» Task description: A copy is needed of each line in the records that has the word "green".

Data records
::::::
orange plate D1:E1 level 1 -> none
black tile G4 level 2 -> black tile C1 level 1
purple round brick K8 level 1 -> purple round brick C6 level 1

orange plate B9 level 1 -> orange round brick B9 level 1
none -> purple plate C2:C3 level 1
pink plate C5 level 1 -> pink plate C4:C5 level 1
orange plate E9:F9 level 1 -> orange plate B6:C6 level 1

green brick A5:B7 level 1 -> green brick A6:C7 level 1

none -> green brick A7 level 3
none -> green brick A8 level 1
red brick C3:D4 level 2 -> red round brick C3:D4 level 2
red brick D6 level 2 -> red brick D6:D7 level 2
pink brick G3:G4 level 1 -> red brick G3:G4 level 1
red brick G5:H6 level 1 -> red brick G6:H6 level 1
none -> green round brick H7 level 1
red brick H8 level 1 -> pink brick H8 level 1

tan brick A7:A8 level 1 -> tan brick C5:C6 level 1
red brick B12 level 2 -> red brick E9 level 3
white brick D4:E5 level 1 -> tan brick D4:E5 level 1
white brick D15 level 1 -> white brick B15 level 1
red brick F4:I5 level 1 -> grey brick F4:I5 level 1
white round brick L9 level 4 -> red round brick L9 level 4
::::::
» Written response:
green brick A5:B7 level 1 -> green brick A6:C7 level 1
none -> green brick A7 level 3
none -> green brick A8 level 1
none -> green round brick H7 level 1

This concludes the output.